Source records:
:::::
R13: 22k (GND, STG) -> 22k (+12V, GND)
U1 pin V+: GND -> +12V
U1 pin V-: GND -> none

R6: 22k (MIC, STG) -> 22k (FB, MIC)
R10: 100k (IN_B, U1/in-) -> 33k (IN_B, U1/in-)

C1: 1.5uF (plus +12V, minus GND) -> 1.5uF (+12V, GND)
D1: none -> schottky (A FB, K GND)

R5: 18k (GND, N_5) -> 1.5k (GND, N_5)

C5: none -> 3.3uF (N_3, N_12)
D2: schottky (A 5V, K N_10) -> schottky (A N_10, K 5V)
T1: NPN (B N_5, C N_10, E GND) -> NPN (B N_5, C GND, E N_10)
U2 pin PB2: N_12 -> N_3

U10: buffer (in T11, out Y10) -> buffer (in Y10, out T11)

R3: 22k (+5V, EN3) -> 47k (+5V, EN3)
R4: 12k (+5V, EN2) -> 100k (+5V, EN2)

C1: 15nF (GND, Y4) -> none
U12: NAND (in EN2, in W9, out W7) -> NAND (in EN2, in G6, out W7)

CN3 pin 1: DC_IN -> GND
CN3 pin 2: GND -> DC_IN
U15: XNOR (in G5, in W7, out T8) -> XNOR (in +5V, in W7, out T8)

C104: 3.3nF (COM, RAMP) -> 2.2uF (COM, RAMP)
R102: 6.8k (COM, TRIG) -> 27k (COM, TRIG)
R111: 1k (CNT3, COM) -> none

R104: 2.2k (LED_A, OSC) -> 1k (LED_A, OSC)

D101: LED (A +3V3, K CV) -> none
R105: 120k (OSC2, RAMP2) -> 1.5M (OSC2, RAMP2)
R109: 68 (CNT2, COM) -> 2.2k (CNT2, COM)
:::::
Instructions to follow: Would you print all of the records exactly as they were given?

Exercise response:
R13: 22k (GND, STG) -> 22k (+12V, GND)
U1 pin V+: GND -> +12V
U1 pin V-: GND -> none

R6: 22k (MIC, STG) -> 22k (FB, MIC)
R10: 100k (IN_B, U1/in-) -> 33k (IN_B, U1/in-)

C1: 1.5uF (plus +12V, minus GND) -> 1.5uF (+12V, GND)
D1: none -> schottky (A FB, K GND)

R5: 18k (GND, N_5) -> 1.5k (GND, N_5)

C5: none -> 3.3uF (N_3, N_12)
D2: schottky (A 5V, K N_10) -> schottky (A N_10, K 5V)
T1: NPN (B N_5, C N_10, E GND) -> NPN (B N_5, C GND, E N_10)
U2 pin PB2: N_12 -> N_3

U10: buffer (in T11, out Y10) -> buffer (in Y10, out T11)

R3: 22k (+5V, EN3) -> 47k (+5V, EN3)
R4: 12k (+5V, EN2) -> 100k (+5V, EN2)

C1: 15nF (GND, Y4) -> none
U12: NAND (in EN2, in W9, out W7) -> NAND (in EN2, in G6, out W7)

CN3 pin 1: DC_IN -> GND
CN3 pin 2: GND -> DC_IN
U15: XNOR (in G5, in W7, out T8) -> XNOR (in +5V, in W7, out T8)

C104: 3.3nF (COM, RAMP) -> 2.2uF (COM, RAMP)
R102: 6.8k (COM, TRIG) -> 27k (COM, TRIG)
R111: 1k (CNT3, COM) -> none

R104: 2.2k (LED_A, OSC) -> 1k (LED_A, OSC)

D101: LED (A +3V3, K CV) -> none
R105: 120k (OSC2, RAMP2) -> 1.5M (OSC2, RAMP2)
R109: 68 (CNT2, COM) -> 2.2k (CNT2, COM)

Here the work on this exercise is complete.